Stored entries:
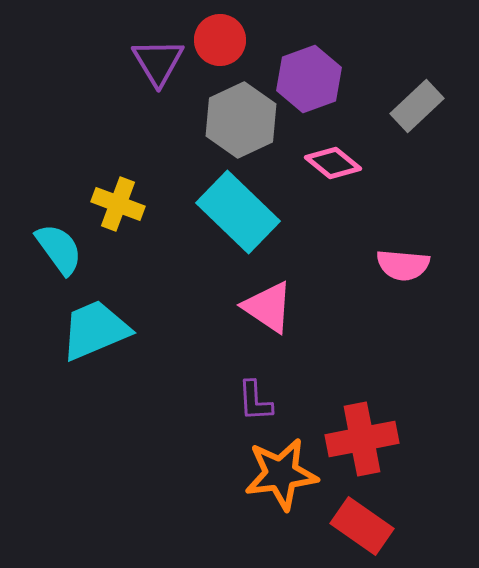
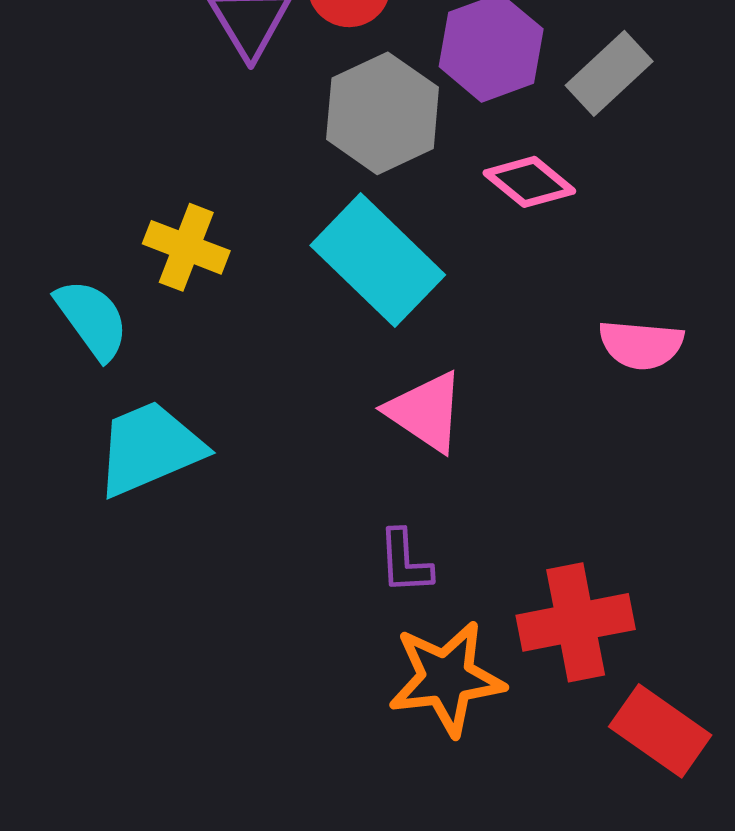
gray rectangle: (417, 106) -> (609, 73), moved
red rectangle: (362, 526) -> (660, 731), moved

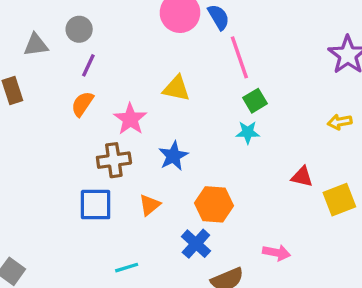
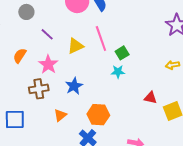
gray circle: (79, 29) -> (26, 12), moved
pink line: (239, 57) -> (101, 39), moved
purple line: (88, 65) -> (47, 34), moved, turned -72
yellow triangle: (176, 88) -> (75, 46), turned -36
blue square: (96, 205) -> (15, 119), moved

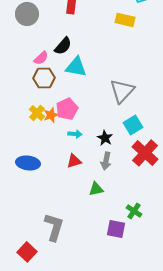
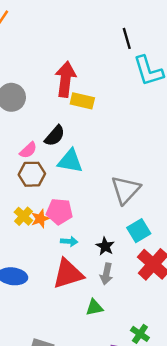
yellow rectangle: (125, 20) -> (82, 101), moved
pink pentagon: (67, 109) -> (59, 211), turned 30
red triangle: (74, 161) -> (68, 274), size x1.8

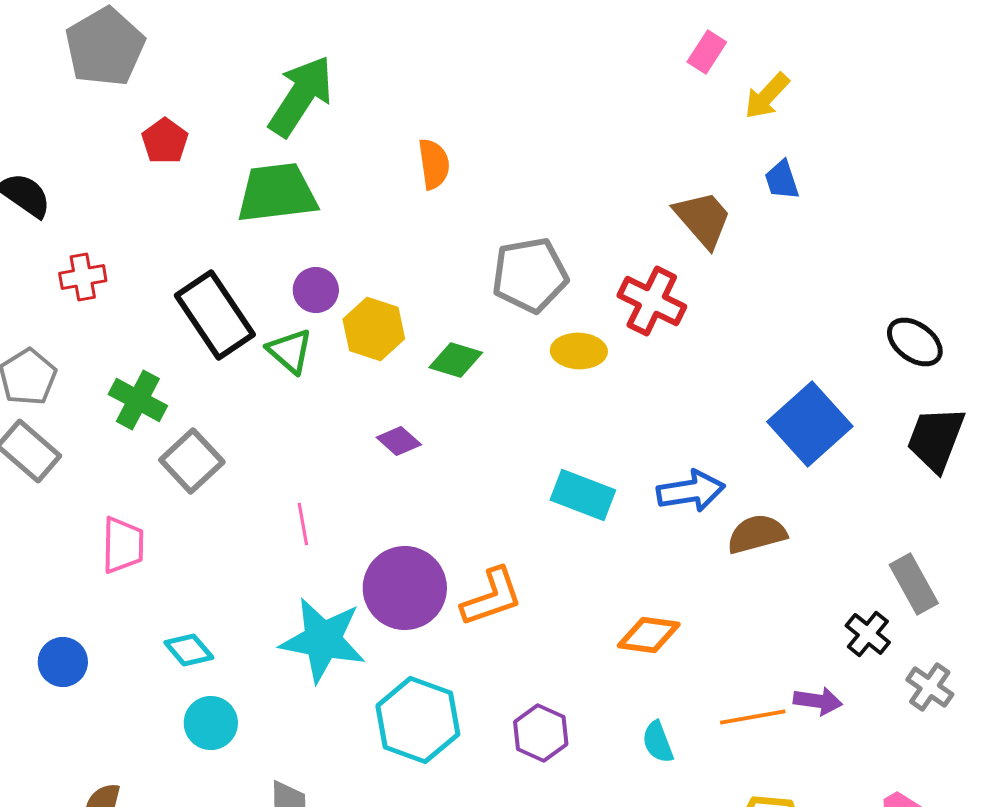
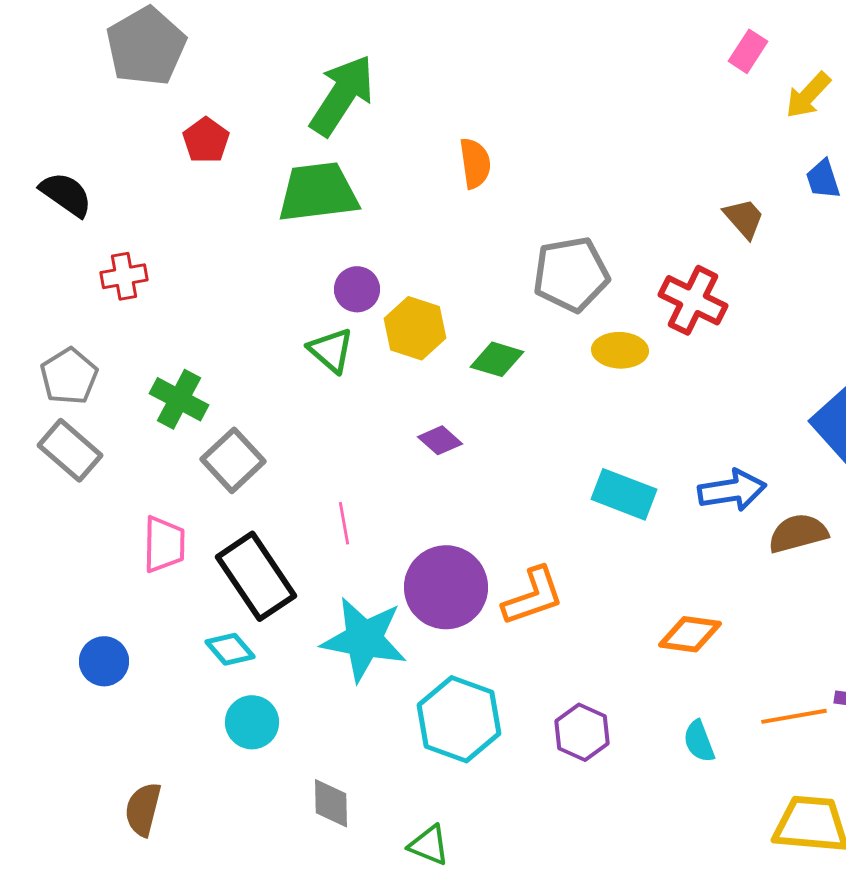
brown trapezoid: (703, 219) -> (744, 218), size x0.7
black rectangle: (215, 315) -> (256, 576), moved

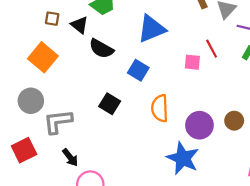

§ **Task prompt**:
There should be an exact restatement of the lines from the line with "purple line: (88, 65)" through the last line of the entries above, and no pictures in it.

§ **Output**:
purple line: (88, 65) -> (47, 34), moved, turned -72
yellow triangle: (176, 88) -> (75, 46), turned -36
blue square: (96, 205) -> (15, 119), moved

yellow rectangle: (125, 20) -> (82, 101), moved
pink pentagon: (67, 109) -> (59, 211), turned 30
red triangle: (74, 161) -> (68, 274), size x1.8

brown trapezoid: (703, 219) -> (744, 218), size x0.7
black rectangle: (215, 315) -> (256, 576), moved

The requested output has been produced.